◆ SOURCE RECORDS ◆
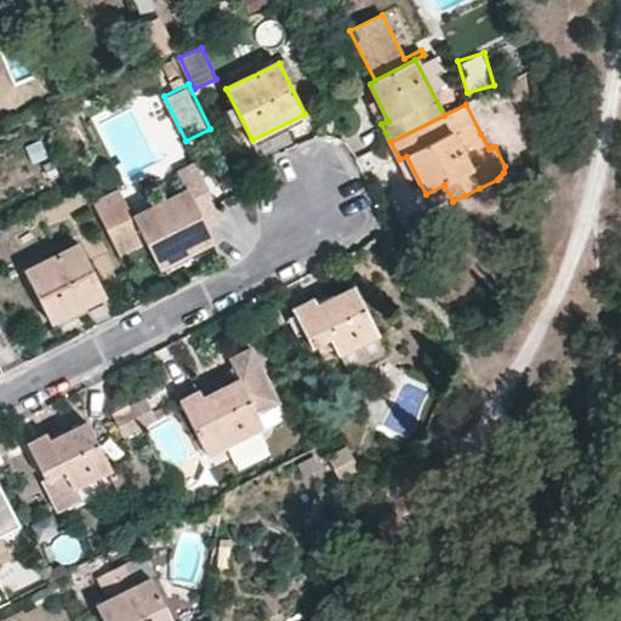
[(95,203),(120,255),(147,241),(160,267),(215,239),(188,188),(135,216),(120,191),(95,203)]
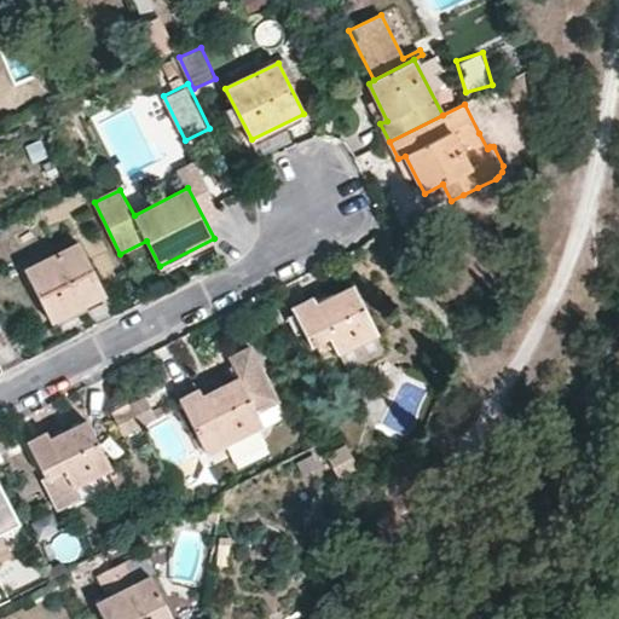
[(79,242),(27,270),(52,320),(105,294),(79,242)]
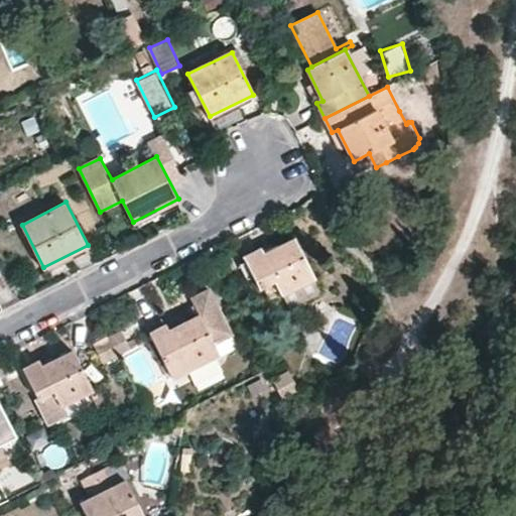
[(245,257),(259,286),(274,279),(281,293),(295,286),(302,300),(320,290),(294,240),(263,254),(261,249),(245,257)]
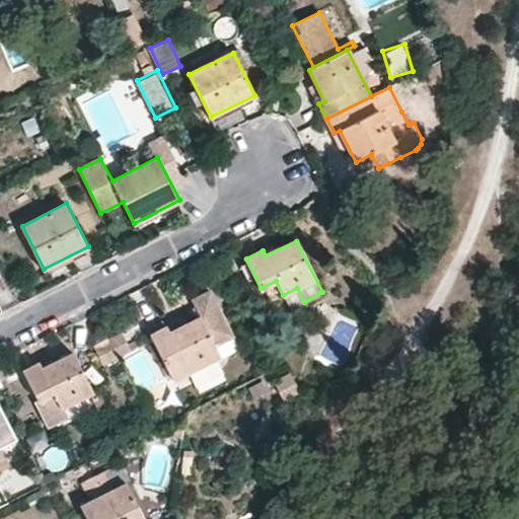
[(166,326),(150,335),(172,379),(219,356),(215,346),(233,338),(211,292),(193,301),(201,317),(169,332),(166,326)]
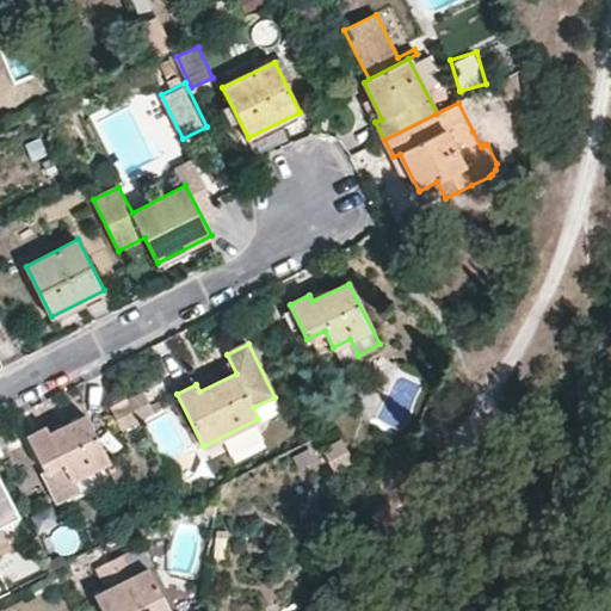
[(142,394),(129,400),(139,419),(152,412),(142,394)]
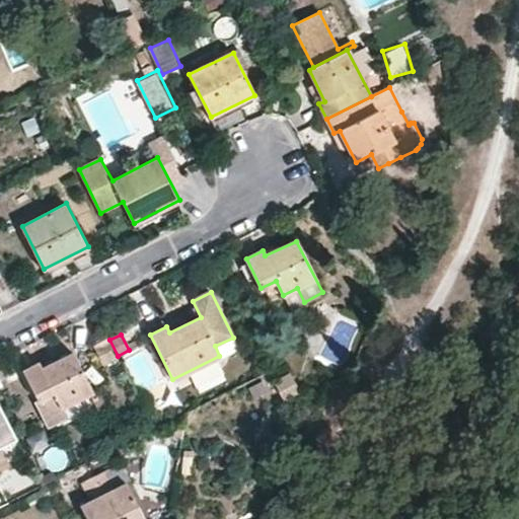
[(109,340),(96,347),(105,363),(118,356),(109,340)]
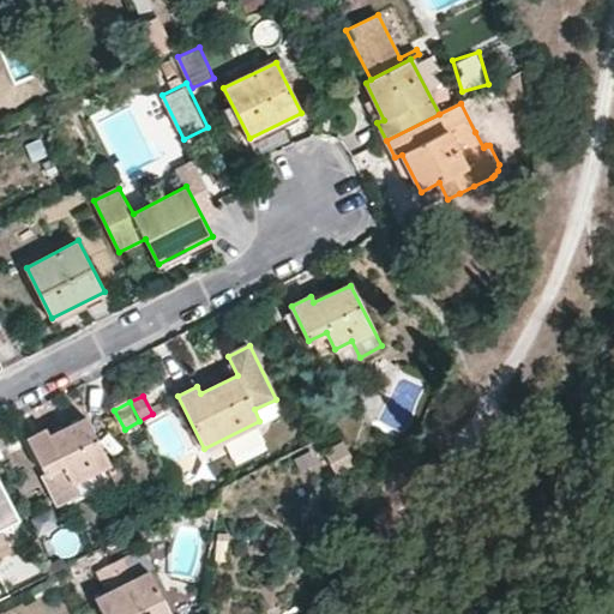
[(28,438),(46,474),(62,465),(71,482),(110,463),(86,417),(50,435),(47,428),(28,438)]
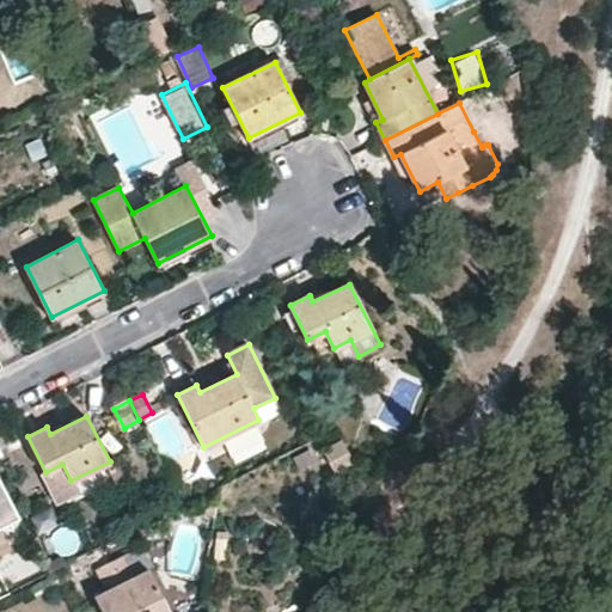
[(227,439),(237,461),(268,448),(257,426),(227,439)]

◆ TASK INSTRUCTIONS ◆
The answer should contain every line of the material exactly as written and no pictures.

◆ OUTPUT OF THE TASK ◆
[(95,203),(120,255),(147,241),(160,267),(215,239),(188,188),(135,216),(120,191),(95,203)]
[(79,242),(27,270),(52,320),(105,294),(79,242)]
[(245,257),(259,286),(274,279),(281,293),(295,286),(302,300),(320,290),(294,240),(263,254),(261,249),(245,257)]
[(166,326),(150,335),(172,379),(219,356),(215,346),(233,338),(211,292),(193,301),(201,317),(169,332),(166,326)]
[(142,394),(129,400),(139,419),(152,412),(142,394)]
[(109,340),(96,347),(105,363),(118,356),(109,340)]
[(28,438),(46,474),(62,465),(71,482),(110,463),(86,417),(50,435),(47,428),(28,438)]
[(227,439),(237,461),(268,448),(257,426),(227,439)]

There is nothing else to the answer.